» Instruction: Every line below that includes the word "none" needs to be copied.

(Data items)
========================================================================
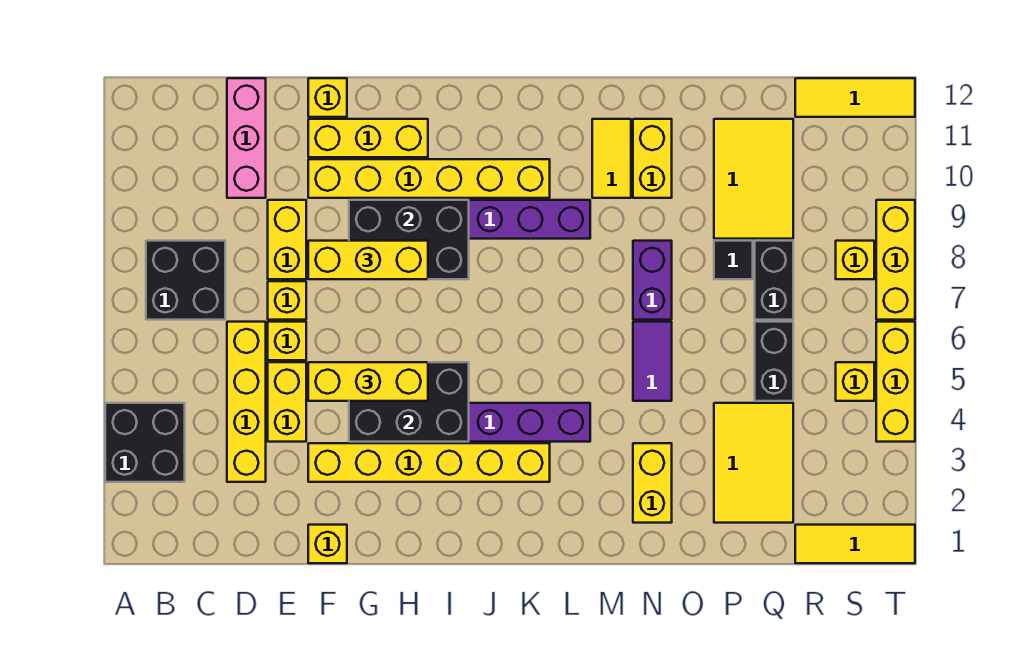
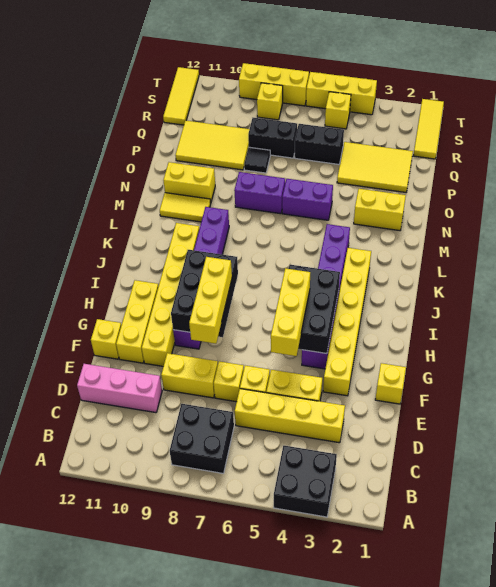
purple 1x2 tile [633,322,672,401] -> purple 1x2 brick [282,179,333,220]

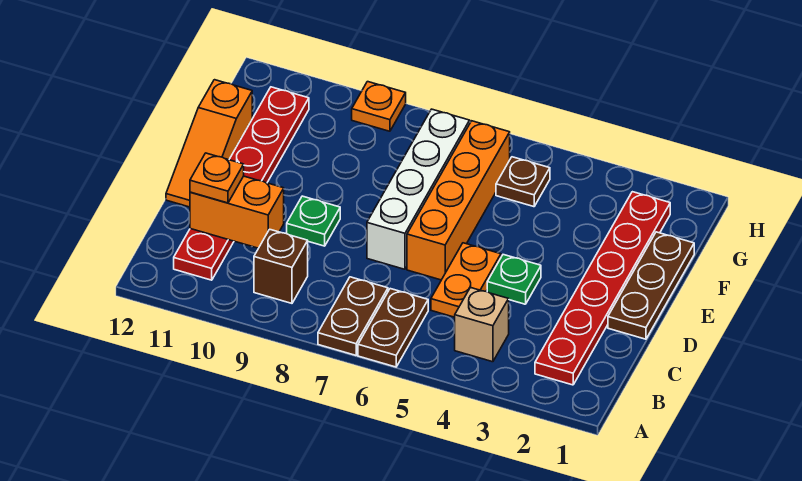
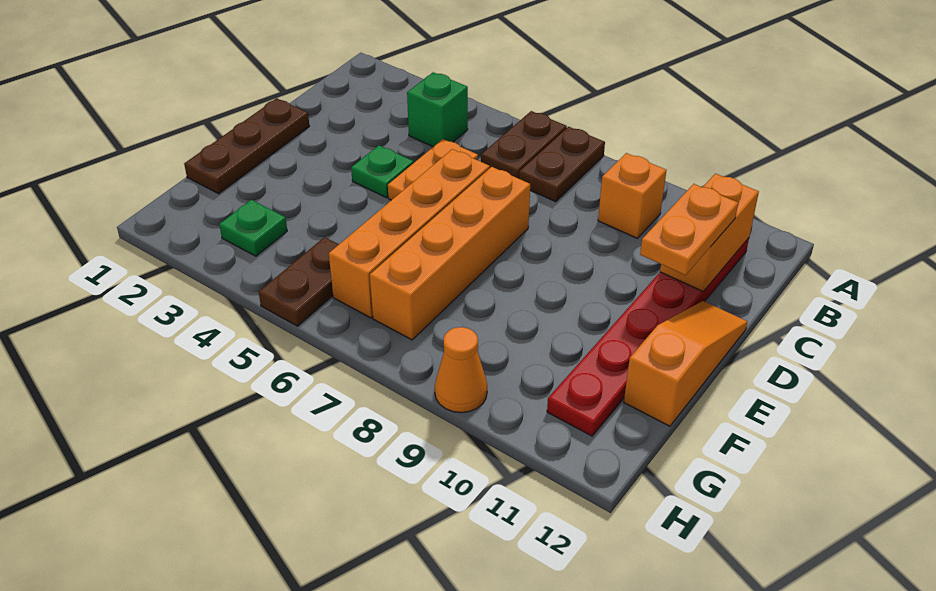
red 1x6 plate [535,192,670,385] -> none
tan 1x1 brick [455,287,509,362] -> green 1x1 brick [407,72,468,147]
brown 1x1 brick [254,229,308,303] -> orange 1x1 brick [598,153,667,238]
orange 1x2 brick [190,176,284,248] -> orange 1x2 brick turned to [660,174,759,291]
orange 1x1 plate [190,153,244,203] -> orange 1x2 plate [640,184,738,275]
white 1x4 brick [367,109,470,269] -> orange 1x4 brick [370,167,530,340]
green 1x1 plate [287,196,340,246] -> green 1x1 plate moved to [219,200,287,256]
brown 1x1 plate [496,157,550,207] -> brown 1x2 plate [259,237,339,326]
orange 1x1 plate [352,82,406,131] -> orange 1x1 cone [435,327,487,413]

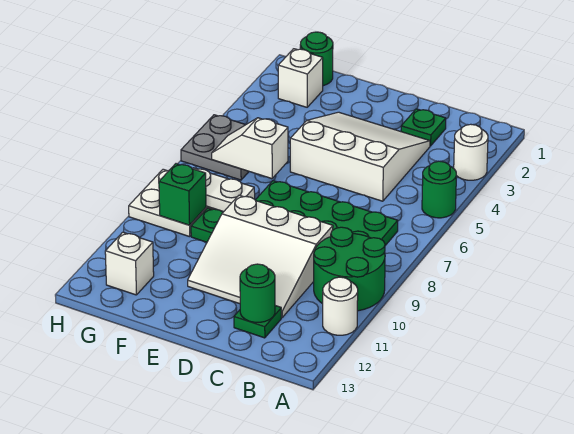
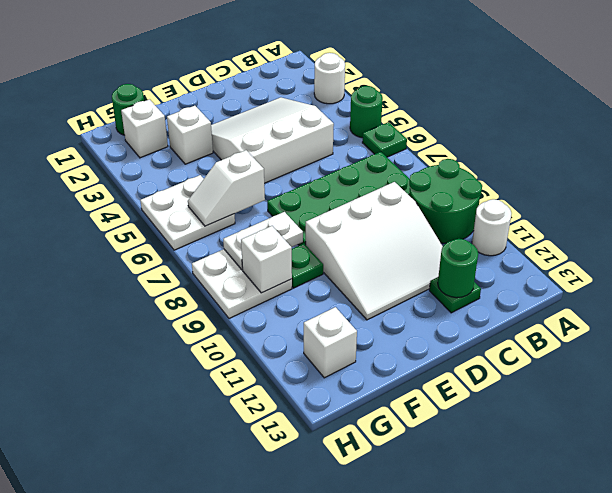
green 1x1 plate [401,109,446,146] -> green 1x1 plate moved to [362,122,407,157]
none -> white 1x1 brick [167,106,213,164]
grey 2x2 plate [181,115,249,180] -> white 2x2 plate [140,175,235,250]
green 1x1 brick [159,164,206,225] -> white 1x1 brick [241,226,292,293]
========================================================================
» Reply to the task:
red 1x6 plate [535,192,670,385] -> none
none -> white 1x1 brick [167,106,213,164]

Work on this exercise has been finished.